**Items listed in a dataset**
====================

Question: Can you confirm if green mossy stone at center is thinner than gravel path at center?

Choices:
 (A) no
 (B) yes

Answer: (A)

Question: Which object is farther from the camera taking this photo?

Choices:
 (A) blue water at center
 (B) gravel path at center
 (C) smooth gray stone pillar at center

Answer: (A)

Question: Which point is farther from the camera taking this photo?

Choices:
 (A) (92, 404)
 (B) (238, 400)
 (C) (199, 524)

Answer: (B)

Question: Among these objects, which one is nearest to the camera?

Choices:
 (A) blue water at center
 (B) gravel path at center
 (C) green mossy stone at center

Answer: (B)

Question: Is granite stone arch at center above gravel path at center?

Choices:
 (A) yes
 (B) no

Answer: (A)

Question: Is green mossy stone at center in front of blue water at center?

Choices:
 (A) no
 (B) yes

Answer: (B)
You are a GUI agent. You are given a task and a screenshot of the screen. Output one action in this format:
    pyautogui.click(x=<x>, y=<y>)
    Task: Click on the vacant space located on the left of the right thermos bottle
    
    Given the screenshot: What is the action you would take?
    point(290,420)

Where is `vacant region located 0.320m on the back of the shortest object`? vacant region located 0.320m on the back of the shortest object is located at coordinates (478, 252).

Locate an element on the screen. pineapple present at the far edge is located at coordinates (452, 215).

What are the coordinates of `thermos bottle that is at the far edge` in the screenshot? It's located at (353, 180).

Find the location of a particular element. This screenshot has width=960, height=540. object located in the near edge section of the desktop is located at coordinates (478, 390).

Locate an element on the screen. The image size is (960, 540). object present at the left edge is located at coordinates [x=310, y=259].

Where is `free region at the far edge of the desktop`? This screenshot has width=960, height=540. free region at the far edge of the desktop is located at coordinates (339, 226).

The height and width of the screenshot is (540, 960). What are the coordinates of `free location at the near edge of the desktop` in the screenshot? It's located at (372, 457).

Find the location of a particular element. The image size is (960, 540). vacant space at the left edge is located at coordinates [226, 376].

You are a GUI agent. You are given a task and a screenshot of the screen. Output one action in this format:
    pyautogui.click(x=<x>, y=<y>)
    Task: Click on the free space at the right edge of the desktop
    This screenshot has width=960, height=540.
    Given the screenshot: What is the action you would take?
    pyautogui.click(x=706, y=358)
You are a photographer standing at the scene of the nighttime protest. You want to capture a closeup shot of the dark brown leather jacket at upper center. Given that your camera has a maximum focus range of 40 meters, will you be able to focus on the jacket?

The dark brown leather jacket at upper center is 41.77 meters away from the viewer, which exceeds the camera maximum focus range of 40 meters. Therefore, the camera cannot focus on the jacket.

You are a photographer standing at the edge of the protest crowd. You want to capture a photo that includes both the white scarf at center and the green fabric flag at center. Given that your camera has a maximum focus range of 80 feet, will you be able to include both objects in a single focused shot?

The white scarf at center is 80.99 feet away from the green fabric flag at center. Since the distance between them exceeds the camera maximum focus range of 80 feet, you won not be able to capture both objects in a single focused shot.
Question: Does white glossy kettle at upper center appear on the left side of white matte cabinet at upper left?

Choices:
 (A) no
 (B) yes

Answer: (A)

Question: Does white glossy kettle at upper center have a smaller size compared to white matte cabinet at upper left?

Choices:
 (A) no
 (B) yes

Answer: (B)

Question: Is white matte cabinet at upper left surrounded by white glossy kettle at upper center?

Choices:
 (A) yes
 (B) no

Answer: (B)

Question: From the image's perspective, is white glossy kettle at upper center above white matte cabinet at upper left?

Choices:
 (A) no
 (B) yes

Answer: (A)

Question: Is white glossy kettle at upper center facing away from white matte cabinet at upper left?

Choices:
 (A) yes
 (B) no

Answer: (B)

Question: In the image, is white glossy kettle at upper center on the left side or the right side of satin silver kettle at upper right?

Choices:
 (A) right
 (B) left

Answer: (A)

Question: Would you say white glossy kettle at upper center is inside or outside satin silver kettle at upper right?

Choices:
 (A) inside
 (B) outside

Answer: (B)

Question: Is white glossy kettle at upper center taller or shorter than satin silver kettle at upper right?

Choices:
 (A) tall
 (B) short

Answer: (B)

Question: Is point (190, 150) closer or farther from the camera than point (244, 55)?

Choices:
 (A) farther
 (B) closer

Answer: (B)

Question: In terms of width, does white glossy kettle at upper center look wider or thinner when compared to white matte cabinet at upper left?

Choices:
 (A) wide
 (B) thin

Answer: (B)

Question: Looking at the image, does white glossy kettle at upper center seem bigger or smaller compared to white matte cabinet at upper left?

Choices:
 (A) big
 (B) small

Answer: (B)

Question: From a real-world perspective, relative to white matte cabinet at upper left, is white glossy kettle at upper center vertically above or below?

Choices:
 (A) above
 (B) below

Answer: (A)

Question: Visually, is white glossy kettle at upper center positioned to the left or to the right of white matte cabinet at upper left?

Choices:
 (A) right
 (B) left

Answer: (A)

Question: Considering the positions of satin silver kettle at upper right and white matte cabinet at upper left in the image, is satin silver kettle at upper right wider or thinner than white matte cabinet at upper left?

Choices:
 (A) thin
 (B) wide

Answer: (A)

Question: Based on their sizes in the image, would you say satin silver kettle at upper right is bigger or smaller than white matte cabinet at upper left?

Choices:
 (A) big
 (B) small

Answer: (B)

====================

**Work request**
Return each line of the material above that contains the word "objects".

**Worked solution**
Question: Among these objects, which one is nearest to the camera?
You are a photographer standing at the edge of the protest crowd. You want to capture a photo that includes both the white scarf at center and the green fabric flag at center. Given that your camera has a maximum focus range of 80 feet, will you be able to include both objects in a single focused shot?
The white scarf at center is 80.99 feet away from the green fabric flag at center. Since the distance between them exceeds the camera maximum focus range of 80 feet, you won not be able to capture both objects in a single focused shot.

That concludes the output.